* [YOUR GOAL]:
Each line from the one that contains "Outline any instance" to the end of the material must be set down exactly, and no line before it.

Stored entries
-=-=-
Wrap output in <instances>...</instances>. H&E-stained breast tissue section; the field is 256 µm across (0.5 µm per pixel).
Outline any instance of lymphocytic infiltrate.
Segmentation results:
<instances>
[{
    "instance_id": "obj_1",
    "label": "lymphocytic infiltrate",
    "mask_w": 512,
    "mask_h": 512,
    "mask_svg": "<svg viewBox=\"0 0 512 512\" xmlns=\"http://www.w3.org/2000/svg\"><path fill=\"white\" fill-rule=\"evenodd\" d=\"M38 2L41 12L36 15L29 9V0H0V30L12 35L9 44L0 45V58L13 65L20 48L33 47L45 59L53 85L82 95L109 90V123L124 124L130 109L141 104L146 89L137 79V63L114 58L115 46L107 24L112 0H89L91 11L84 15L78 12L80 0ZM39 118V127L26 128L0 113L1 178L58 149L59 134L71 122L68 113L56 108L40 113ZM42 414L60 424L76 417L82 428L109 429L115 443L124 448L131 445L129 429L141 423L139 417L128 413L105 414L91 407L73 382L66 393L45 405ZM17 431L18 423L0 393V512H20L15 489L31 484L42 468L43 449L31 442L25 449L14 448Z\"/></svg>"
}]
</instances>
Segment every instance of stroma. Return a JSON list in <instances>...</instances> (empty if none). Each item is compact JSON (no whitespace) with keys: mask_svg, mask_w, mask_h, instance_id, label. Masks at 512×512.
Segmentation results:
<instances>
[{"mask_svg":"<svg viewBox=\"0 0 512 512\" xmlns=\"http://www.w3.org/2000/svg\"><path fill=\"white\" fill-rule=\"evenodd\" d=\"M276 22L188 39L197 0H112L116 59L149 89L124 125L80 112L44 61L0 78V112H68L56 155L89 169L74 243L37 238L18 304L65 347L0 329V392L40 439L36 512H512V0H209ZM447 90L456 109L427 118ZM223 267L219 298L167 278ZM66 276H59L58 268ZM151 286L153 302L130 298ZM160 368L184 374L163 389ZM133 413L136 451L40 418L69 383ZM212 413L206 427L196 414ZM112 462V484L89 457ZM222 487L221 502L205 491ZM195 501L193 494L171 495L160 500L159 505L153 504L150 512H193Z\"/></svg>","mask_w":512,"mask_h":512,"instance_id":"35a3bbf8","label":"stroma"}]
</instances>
-=-=-
* [EXERCISE RESULT]:
Outline any instance of lymphocytic infiltrate.
Segmentation results:
<instances>
[{
    "instance_id": "obj_1",
    "label": "lymphocytic infiltrate",
    "mask_w": 512,
    "mask_h": 512,
    "mask_svg": "<svg viewBox=\"0 0 512 512\" xmlns=\"http://www.w3.org/2000/svg\"><path fill=\"white\" fill-rule=\"evenodd\" d=\"M38 2L41 12L36 15L29 9V0H0V30L12 35L9 44L0 45V58L13 65L20 48L33 47L45 59L53 85L82 95L109 90V123L124 124L130 109L141 104L146 89L137 79V63L114 58L115 46L107 24L112 0H89L91 11L84 15L78 12L80 0ZM39 118V127L26 128L0 113L1 178L58 149L59 134L71 122L68 113L56 108L40 113ZM42 414L60 424L76 417L82 428L109 429L115 443L124 448L131 445L129 429L141 423L139 417L128 413L105 414L91 407L73 382L66 393L45 405ZM17 431L18 423L0 393V512H20L15 489L31 484L42 468L43 449L31 442L25 449L14 448Z\"/></svg>"
}]
</instances>
Segment every instance of stroma. Return a JSON list in <instances>...</instances> (empty if none). Each item is compact JSON (no whitespace) with keys: mask_svg, mask_w, mask_h, instance_id, label. Masks at 512×512.
Segmentation results:
<instances>
[{"mask_svg":"<svg viewBox=\"0 0 512 512\" xmlns=\"http://www.w3.org/2000/svg\"><path fill=\"white\" fill-rule=\"evenodd\" d=\"M276 22L188 39L197 0H112L116 59L149 89L124 125L80 112L44 61L0 78V112H68L56 155L89 169L74 243L37 238L18 304L65 347L0 329V392L40 439L36 512H512V0H209ZM447 90L456 109L427 118ZM223 267L219 298L167 278ZM66 276H59L58 268ZM151 286L153 302L130 298ZM160 368L184 374L163 389ZM133 413L136 451L40 418L69 383ZM212 413L206 427L196 414ZM112 462V484L89 457ZM222 487L221 502L205 491ZM195 501L193 494L171 495L160 500L159 505L153 504L150 512H193Z\"/></svg>","mask_w":512,"mask_h":512,"instance_id":"35a3bbf8","label":"stroma"}]
</instances>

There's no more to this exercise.